[Opening Task input section]

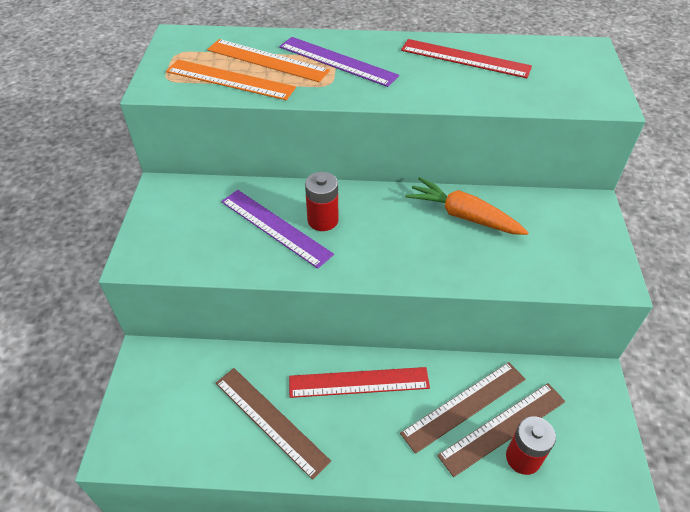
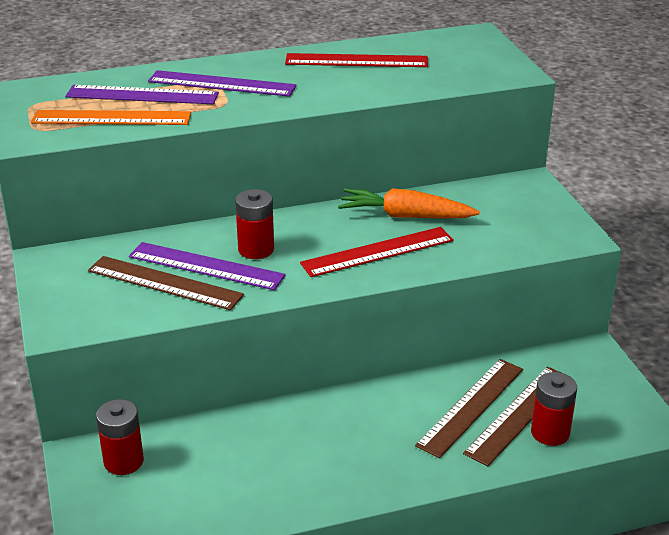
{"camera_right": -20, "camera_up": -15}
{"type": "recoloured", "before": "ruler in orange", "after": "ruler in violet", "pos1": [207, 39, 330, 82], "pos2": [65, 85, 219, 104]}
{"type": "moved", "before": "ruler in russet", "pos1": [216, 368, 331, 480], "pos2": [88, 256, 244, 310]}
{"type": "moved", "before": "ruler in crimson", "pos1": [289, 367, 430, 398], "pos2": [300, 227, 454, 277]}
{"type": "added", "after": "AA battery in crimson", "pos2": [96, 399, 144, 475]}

[Closing Task input section]

Try it -> Could you set down every record above exactly as written, leaving out the pictures?

Solution to the exercise ->
{"camera_right": -20, "camera_up": -15}
{"type": "recoloured", "before": "ruler in orange", "after": "ruler in violet", "pos1": [207, 39, 330, 82], "pos2": [65, 85, 219, 104]}
{"type": "moved", "before": "ruler in russet", "pos1": [216, 368, 331, 480], "pos2": [88, 256, 244, 310]}
{"type": "moved", "before": "ruler in crimson", "pos1": [289, 367, 430, 398], "pos2": [300, 227, 454, 277]}
{"type": "added", "after": "AA battery in crimson", "pos2": [96, 399, 144, 475]}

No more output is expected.